--- Exercise brief ---
All entries must be transcribed exactly, down to the last character.

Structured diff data
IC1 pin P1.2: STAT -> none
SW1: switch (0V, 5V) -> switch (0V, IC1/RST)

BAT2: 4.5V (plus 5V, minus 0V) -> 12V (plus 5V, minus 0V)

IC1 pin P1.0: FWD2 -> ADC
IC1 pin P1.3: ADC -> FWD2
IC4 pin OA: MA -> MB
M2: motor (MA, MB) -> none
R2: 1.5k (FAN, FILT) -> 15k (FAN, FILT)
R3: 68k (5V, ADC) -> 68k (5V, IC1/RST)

--- Answer to the problem ---
IC1 pin P1.2: STAT -> none
SW1: switch (0V, 5V) -> switch (0V, IC1/RST)

BAT2: 4.5V (plus 5V, minus 0V) -> 12V (plus 5V, minus 0V)

IC1 pin P1.0: FWD2 -> ADC
IC1 pin P1.3: ADC -> FWD2
IC4 pin OA: MA -> MB
M2: motor (MA, MB) -> none
R2: 1.5k (FAN, FILT) -> 15k (FAN, FILT)
R3: 68k (5V, ADC) -> 68k (5V, IC1/RST)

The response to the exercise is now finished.